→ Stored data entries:
[Start of Attachment]

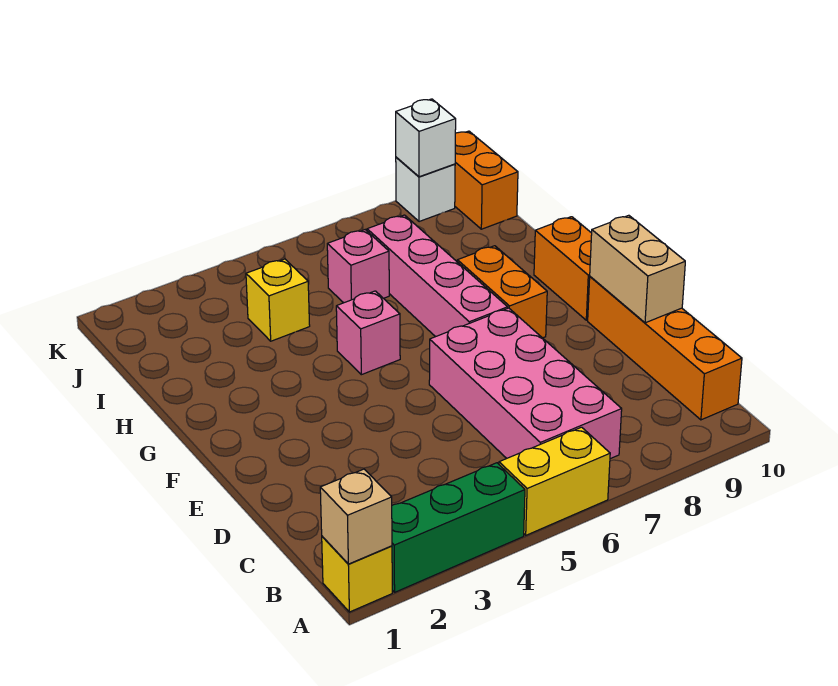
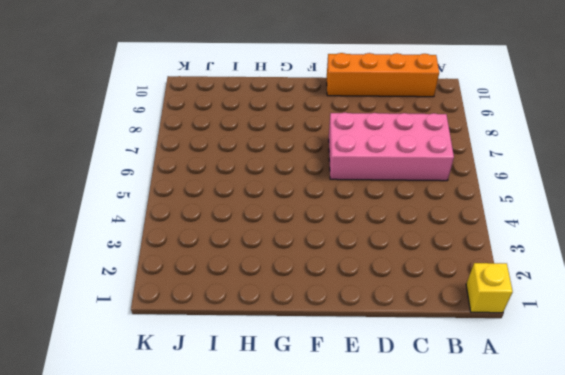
none -> green brick A2:A4 level 1
none -> yellow brick A5:A6 level 1
none -> pink brick F7:I7 level 1

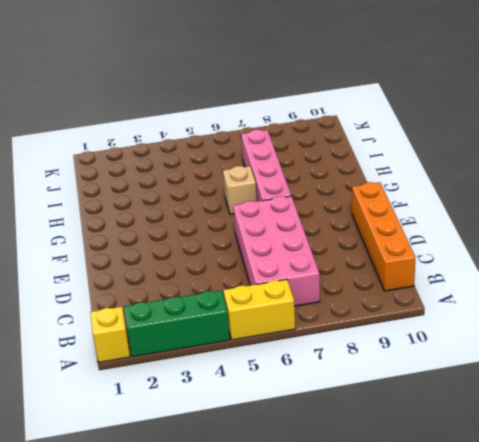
tan brick G6 level 1 -> tan brick A1 level 2
none -> orange brick F8:G8 level 1
none -> orange brick F10:G10 level 1
none -> pink brick G5 level 1

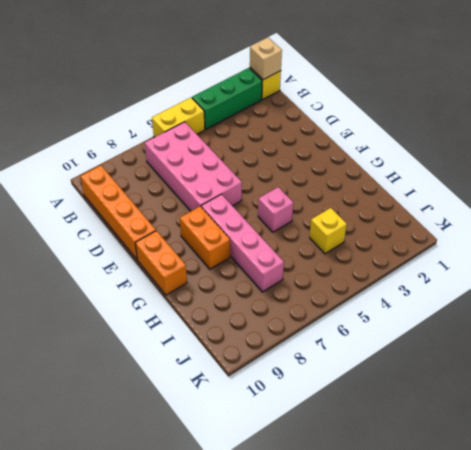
none -> pink brick I6 level 1
none -> orange brick J10:K10 level 1
none -> white brick K9 level 1

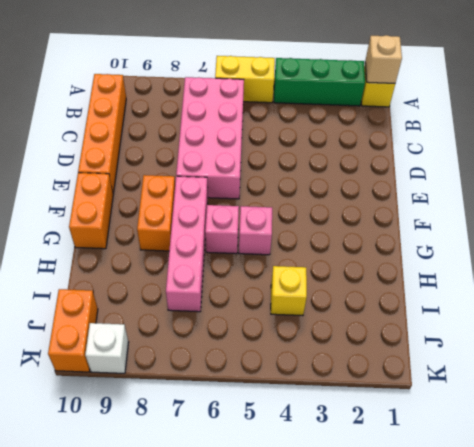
pink brick G6 level 1 -> pink brick I6 level 1
none -> tan brick D10:E10 level 2
none -> white brick K9 level 2

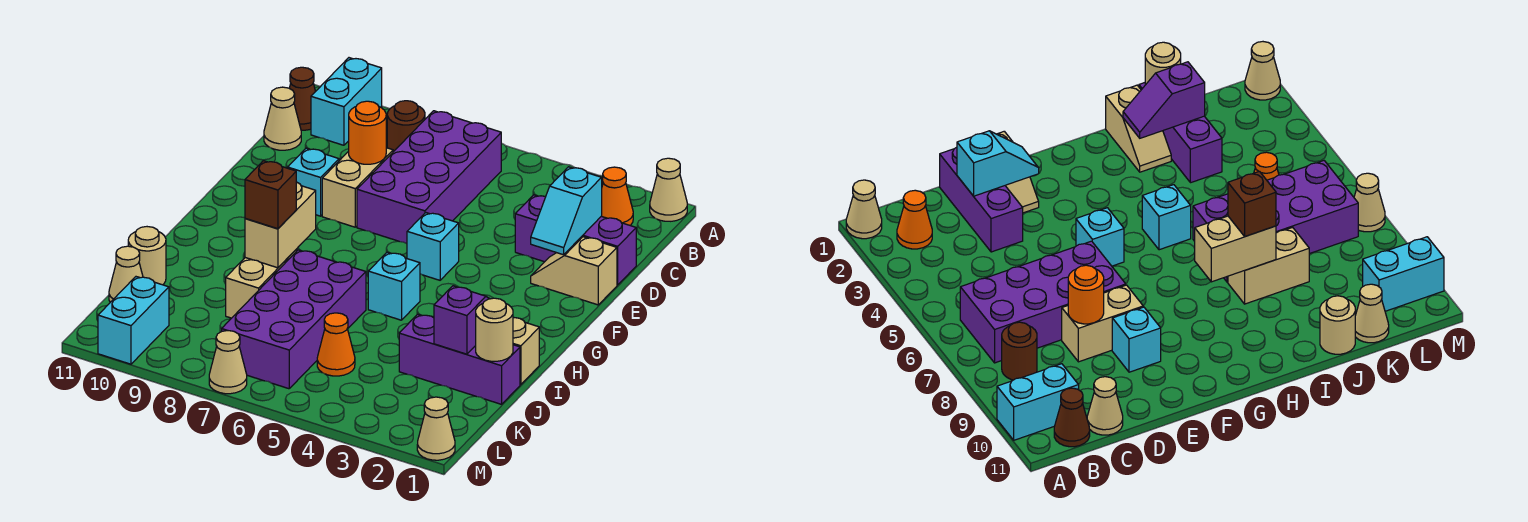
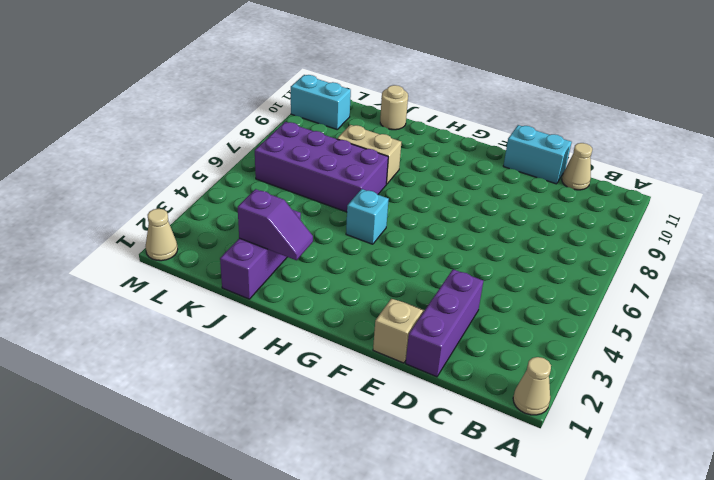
cyan brick D11:E11 level 1 -> cyan brick A10:B10 level 1
none -> orange cone B2 level 1
none -> purple brick B6:E7 level 1
none -> brown round brick B8 level 1

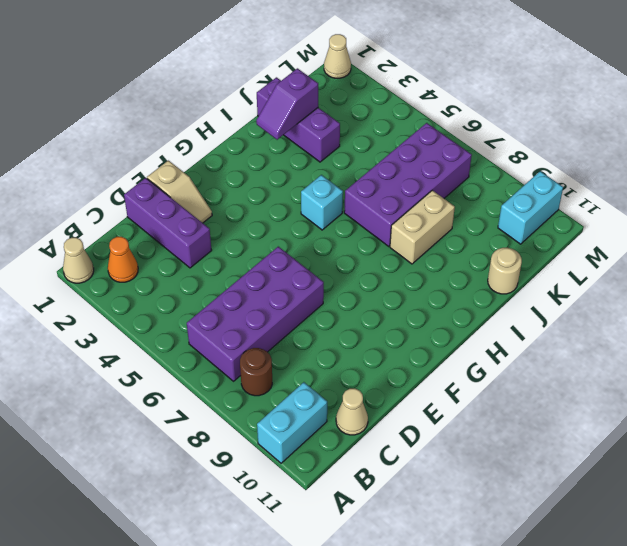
none -> brown cone B11 level 1
none -> tan brick D8:E8 level 1
none -> cyan brick E9 level 1

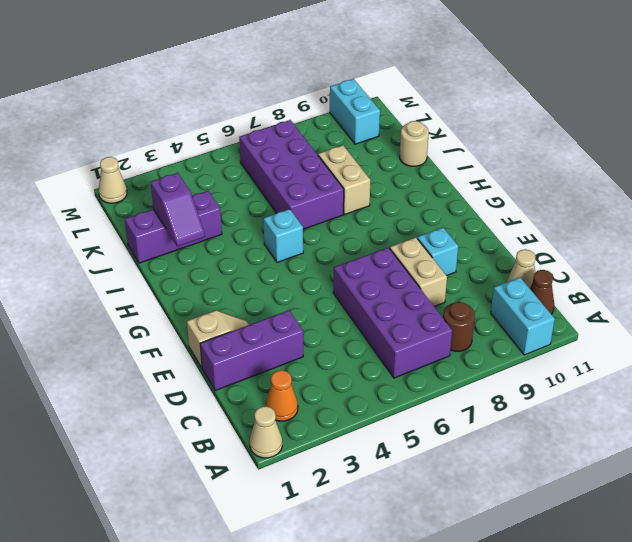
none -> cyan brick F5 level 1
none -> tan slope I1:I2 level 1 top 1
none -> orange cone K5 level 1

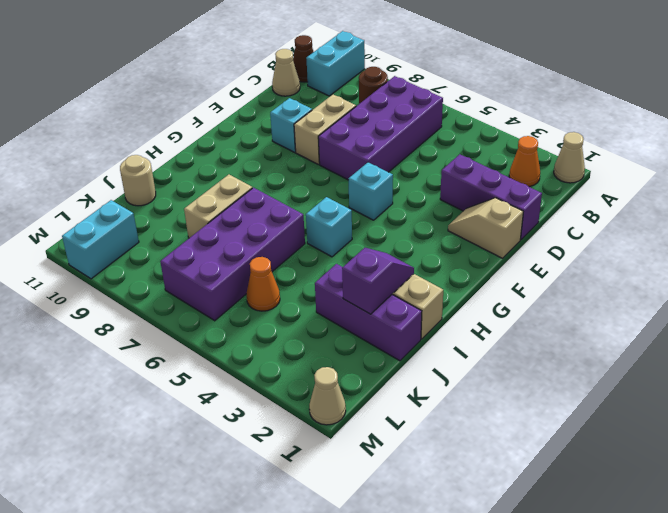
none -> tan cone K11 level 1
none -> tan cone M7 level 1
none -> cyan slope D2:E2 level 2 top D

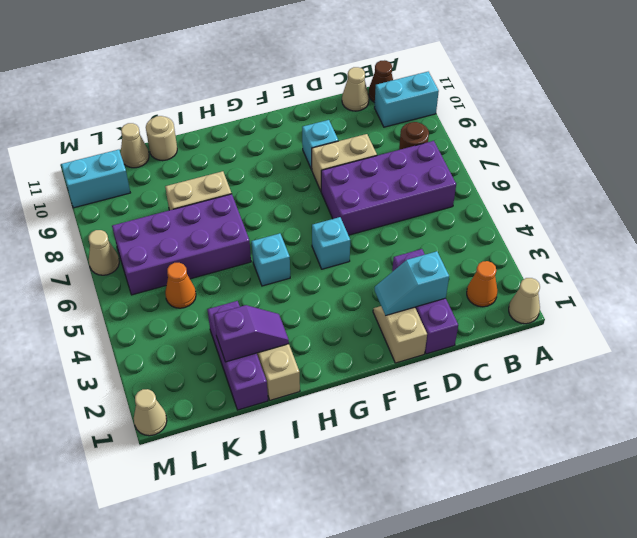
none -> orange round brick D8 level 2
none -> tan brick H8:I8 level 2
none -> tan round brick J1 level 2

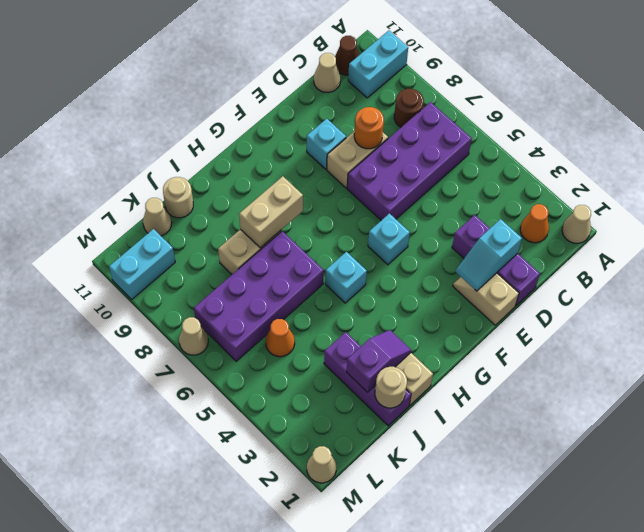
none -> brown brick I8 level 3

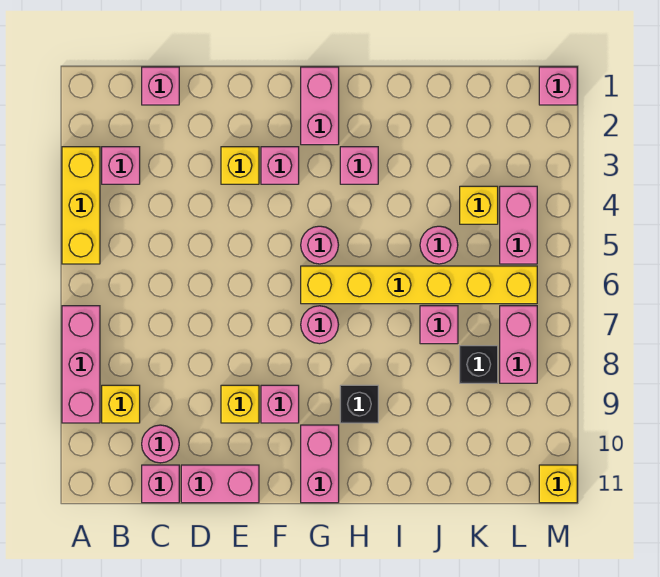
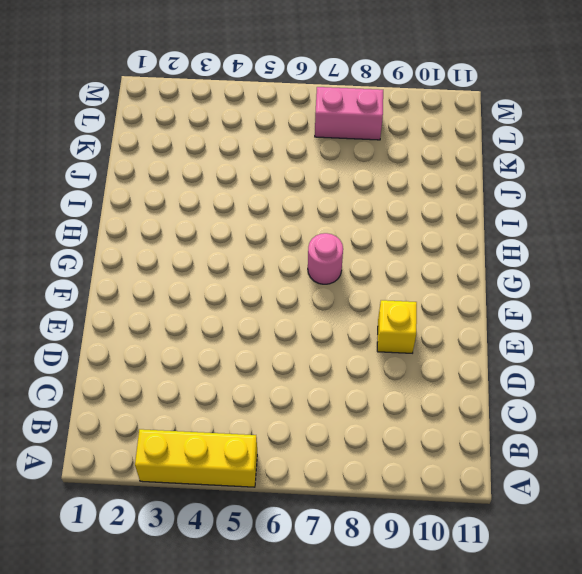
none -> pink brick A7:A9 level 1
none -> pink brick B3 level 1
none -> yellow brick B9 level 1

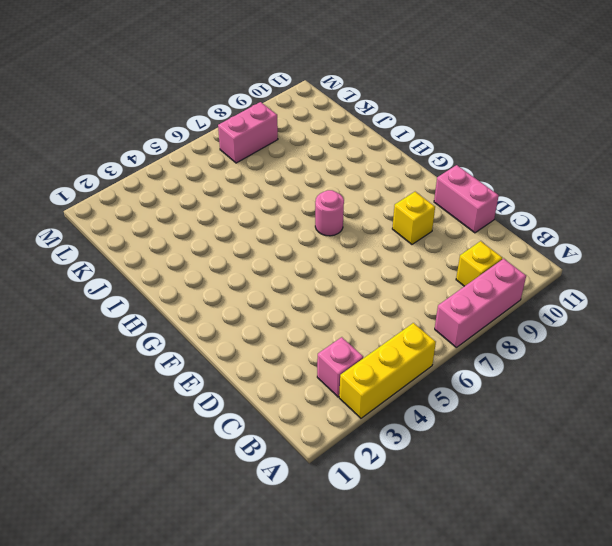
none -> pink brick C1 level 1
none -> pink round brick C10 level 1
none -> pink brick C11 level 1

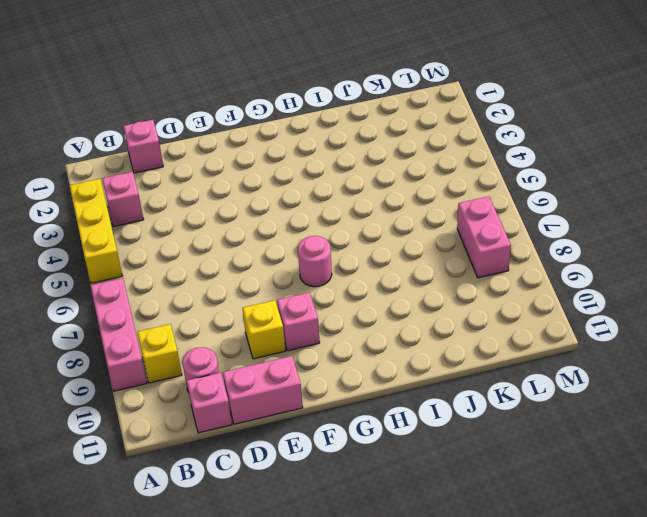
none -> yellow brick E3 level 1
none -> pink brick F3 level 1
none -> pink brick G1:G2 level 1

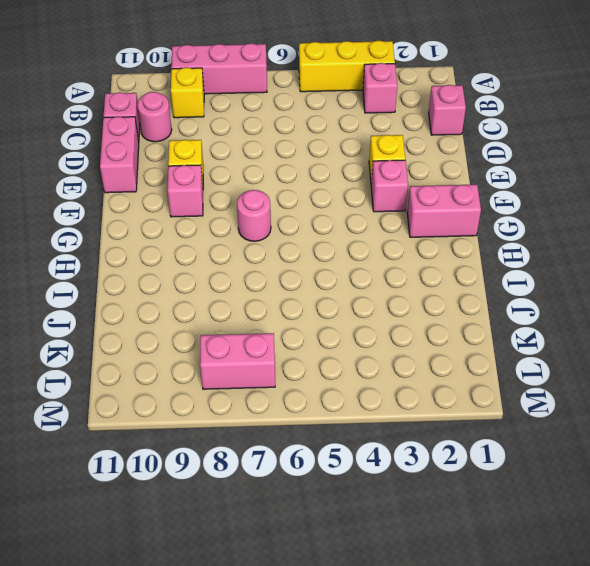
none -> pink round brick G5 level 1
none -> yellow brick G6:L6 level 1
none -> pink brick G10:G11 level 1

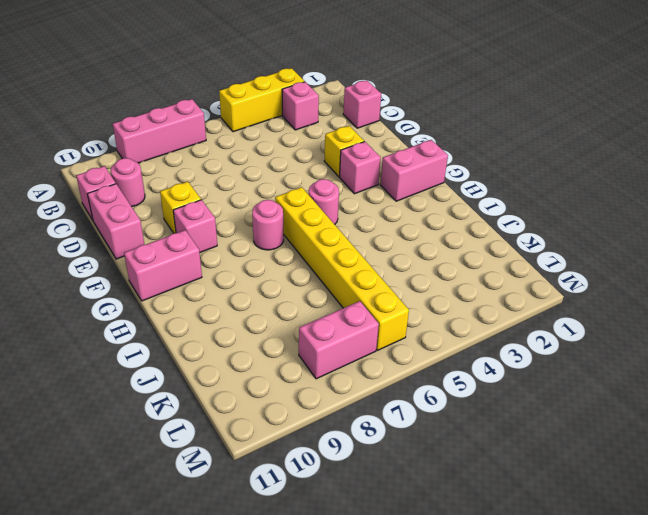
none -> yellow brick B9 level 1
none -> pink brick H3 level 1
none -> black brick H9 level 1

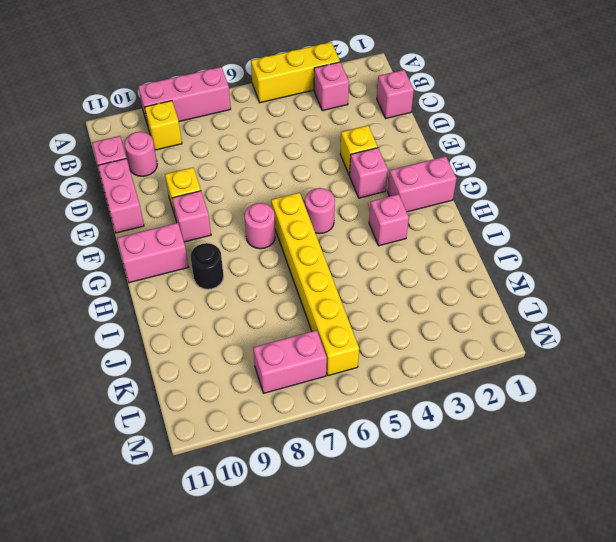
black round brick H9 level 1 -> black brick H9 level 1
none -> pink round brick J5 level 1
none -> pink brick J7 level 1
none -> yellow brick K4 level 1

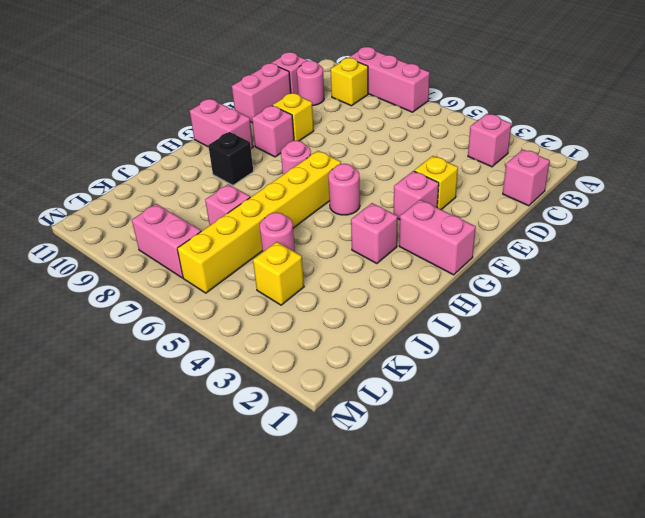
none -> yellow brick A3:A5 level 1
none -> black brick K8 level 1
none -> pink brick L4:L5 level 1

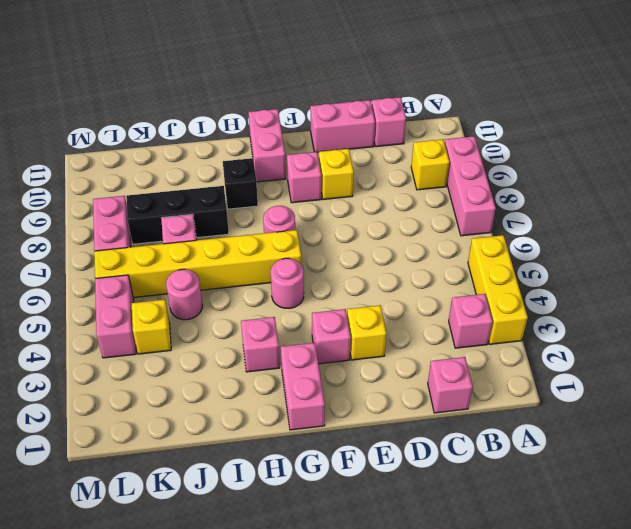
black brick I8:K8 level 1 -> black brick K8 level 1
none -> pink round brick C10 level 1
none -> pink brick M1 level 1
none -> yellow brick M11 level 1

[End of Attachment]

→ How to complete this task: Each record above should be duplicated word for word, with no pictures included.

→ Result of the exercise:
none -> green brick A2:A4 level 1
none -> yellow brick A5:A6 level 1
none -> pink brick F7:I7 level 1

tan brick G6 level 1 -> tan brick A1 level 2
none -> orange brick F8:G8 level 1
none -> orange brick F10:G10 level 1
none -> pink brick G5 level 1

none -> pink brick I6 level 1
none -> orange brick J10:K10 level 1
none -> white brick K9 level 1

pink brick G6 level 1 -> pink brick I6 level 1
none -> tan brick D10:E10 level 2
none -> white brick K9 level 2

cyan brick D11:E11 level 1 -> cyan brick A10:B10 level 1
none -> orange cone B2 level 1
none -> purple brick B6:E7 level 1
none -> brown round brick B8 level 1

none -> brown cone B11 level 1
none -> tan brick D8:E8 level 1
none -> cyan brick E9 level 1

none -> cyan brick F5 level 1
none -> tan slope I1:I2 level 1 top 1
none -> orange cone K5 level 1

none -> tan cone K11 level 1
none -> tan cone M7 level 1
none -> cyan slope D2:E2 level 2 top D

none -> orange round brick D8 level 2
none -> tan brick H8:I8 level 2
none -> tan round brick J1 level 2

none -> brown brick I8 level 3

none -> pink brick A7:A9 level 1
none -> pink brick B3 level 1
none -> yellow brick B9 level 1

none -> pink brick C1 level 1
none -> pink round brick C10 level 1
none -> pink brick C11 level 1

none -> yellow brick E3 level 1
none -> pink brick F3 level 1
none -> pink brick G1:G2 level 1

none -> pink round brick G5 level 1
none -> yellow brick G6:L6 level 1
none -> pink brick G10:G11 level 1

none -> yellow brick B9 level 1
none -> pink brick H3 level 1
none -> black brick H9 level 1

black round brick H9 level 1 -> black brick H9 level 1
none -> pink round brick J5 level 1
none -> pink brick J7 level 1
none -> yellow brick K4 level 1

none -> yellow brick A3:A5 level 1
none -> black brick K8 level 1
none -> pink brick L4:L5 level 1

black brick I8:K8 level 1 -> black brick K8 level 1
none -> pink round brick C10 level 1
none -> pink brick M1 level 1
none -> yellow brick M11 level 1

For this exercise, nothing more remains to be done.